Work required: The lines from the start of the records below through the line containing "Tasks on expense: [45,336,366,548]" are to be copied exactly, both ends included, with nothing added.

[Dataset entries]
□ □ □ □ □ □ □

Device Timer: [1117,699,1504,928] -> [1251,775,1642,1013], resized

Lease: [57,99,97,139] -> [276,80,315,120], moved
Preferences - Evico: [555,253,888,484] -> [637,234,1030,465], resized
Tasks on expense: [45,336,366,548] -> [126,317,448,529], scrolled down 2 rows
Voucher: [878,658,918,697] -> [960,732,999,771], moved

□ □ □ □ □ □ □

Final answer:
Device Timer: [1117,699,1504,928] -> [1251,775,1642,1013], resized

Lease: [57,99,97,139] -> [276,80,315,120], moved
Preferences - Evico: [555,253,888,484] -> [637,234,1030,465], resized
Tasks on expense: [45,336,366,548] -> [126,317,448,529], scrolled down 2 rows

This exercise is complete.